Data extracted from a collection
--------------------------------------------------

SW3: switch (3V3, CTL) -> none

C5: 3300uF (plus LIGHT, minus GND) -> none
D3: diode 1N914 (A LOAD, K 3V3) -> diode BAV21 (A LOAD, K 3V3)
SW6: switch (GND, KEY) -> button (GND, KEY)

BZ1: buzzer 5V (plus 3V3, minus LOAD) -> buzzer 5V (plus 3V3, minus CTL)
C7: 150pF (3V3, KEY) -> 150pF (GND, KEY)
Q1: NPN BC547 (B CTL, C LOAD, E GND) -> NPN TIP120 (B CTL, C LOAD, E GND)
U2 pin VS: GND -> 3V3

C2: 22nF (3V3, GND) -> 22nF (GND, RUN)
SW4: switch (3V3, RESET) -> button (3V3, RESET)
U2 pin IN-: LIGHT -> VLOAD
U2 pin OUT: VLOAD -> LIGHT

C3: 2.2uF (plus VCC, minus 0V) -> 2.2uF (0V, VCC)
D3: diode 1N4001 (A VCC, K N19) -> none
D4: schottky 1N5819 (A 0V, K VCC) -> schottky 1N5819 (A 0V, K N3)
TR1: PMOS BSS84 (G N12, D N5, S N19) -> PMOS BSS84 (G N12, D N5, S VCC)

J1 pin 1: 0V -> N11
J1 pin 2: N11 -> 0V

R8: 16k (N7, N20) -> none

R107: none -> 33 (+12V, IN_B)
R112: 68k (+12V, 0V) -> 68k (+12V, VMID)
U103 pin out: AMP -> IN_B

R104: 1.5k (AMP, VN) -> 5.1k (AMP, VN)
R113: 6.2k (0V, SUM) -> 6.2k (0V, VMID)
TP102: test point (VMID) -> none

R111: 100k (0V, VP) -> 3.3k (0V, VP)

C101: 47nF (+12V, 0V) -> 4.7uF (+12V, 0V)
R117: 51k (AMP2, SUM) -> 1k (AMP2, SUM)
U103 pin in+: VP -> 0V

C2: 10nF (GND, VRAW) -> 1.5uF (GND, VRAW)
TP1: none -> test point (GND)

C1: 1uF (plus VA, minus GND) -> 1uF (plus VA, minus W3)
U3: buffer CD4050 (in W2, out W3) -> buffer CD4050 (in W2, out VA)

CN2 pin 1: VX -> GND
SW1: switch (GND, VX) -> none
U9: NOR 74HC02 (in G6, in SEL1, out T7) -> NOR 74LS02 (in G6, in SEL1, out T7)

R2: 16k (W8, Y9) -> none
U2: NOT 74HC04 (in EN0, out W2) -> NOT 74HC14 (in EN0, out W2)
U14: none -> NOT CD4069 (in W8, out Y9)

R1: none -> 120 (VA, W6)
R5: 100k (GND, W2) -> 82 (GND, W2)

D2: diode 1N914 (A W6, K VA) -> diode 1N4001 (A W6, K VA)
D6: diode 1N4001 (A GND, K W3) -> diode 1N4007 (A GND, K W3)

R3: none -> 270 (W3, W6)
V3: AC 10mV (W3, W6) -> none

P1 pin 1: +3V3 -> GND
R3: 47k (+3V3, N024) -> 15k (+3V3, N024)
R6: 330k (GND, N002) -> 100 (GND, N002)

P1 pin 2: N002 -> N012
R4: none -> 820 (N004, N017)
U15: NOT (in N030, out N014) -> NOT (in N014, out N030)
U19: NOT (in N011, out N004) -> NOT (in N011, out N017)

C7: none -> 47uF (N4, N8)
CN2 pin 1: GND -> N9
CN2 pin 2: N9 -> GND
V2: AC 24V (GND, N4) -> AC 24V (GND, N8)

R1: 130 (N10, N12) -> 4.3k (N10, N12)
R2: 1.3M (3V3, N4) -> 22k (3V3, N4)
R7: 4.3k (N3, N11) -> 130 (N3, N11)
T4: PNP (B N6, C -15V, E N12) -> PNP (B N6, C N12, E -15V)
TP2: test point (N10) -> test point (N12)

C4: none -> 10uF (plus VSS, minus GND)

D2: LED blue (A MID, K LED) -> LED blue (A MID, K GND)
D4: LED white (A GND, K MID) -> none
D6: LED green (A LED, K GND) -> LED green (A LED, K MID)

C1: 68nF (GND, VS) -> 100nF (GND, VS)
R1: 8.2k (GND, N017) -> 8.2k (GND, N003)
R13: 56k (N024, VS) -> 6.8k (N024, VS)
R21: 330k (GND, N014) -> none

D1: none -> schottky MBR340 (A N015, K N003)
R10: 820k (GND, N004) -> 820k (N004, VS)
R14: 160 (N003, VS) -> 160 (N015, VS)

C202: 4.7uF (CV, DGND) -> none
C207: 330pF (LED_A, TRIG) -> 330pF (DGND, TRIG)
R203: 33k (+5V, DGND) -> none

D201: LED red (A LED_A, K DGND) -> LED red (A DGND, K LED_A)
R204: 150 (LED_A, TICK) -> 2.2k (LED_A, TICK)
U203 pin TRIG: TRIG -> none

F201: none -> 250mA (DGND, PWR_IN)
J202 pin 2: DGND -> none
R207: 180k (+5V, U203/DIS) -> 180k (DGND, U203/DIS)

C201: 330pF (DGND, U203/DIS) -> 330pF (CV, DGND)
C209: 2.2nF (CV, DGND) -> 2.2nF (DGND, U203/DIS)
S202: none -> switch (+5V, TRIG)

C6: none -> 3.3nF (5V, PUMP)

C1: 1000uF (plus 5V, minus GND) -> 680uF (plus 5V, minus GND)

--------------------------------------------------

▶ [Requirement]: Your reply is to repeat, unchanged, the lines above running from the one with "D4: LED white (A GND, K MID) -> none" up to and including the one with "R207: 180k (+5V, U203/DIS)".

▶ [Response to the exercise]:
D4: LED white (A GND, K MID) -> none
D6: LED green (A LED, K GND) -> LED green (A LED, K MID)

C1: 68nF (GND, VS) -> 100nF (GND, VS)
R1: 8.2k (GND, N017) -> 8.2k (GND, N003)
R13: 56k (N024, VS) -> 6.8k (N024, VS)
R21: 330k (GND, N014) -> none

D1: none -> schottky MBR340 (A N015, K N003)
R10: 820k (GND, N004) -> 820k (N004, VS)
R14: 160 (N003, VS) -> 160 (N015, VS)

C202: 4.7uF (CV, DGND) -> none
C207: 330pF (LED_A, TRIG) -> 330pF (DGND, TRIG)
R203: 33k (+5V, DGND) -> none

D201: LED red (A LED_A, K DGND) -> LED red (A DGND, K LED_A)
R204: 150 (LED_A, TICK) -> 2.2k (LED_A, TICK)
U203 pin TRIG: TRIG -> none

F201: none -> 250mA (DGND, PWR_IN)
J202 pin 2: DGND -> none
R207: 180k (+5V, U203/DIS) -> 180k (DGND, U203/DIS)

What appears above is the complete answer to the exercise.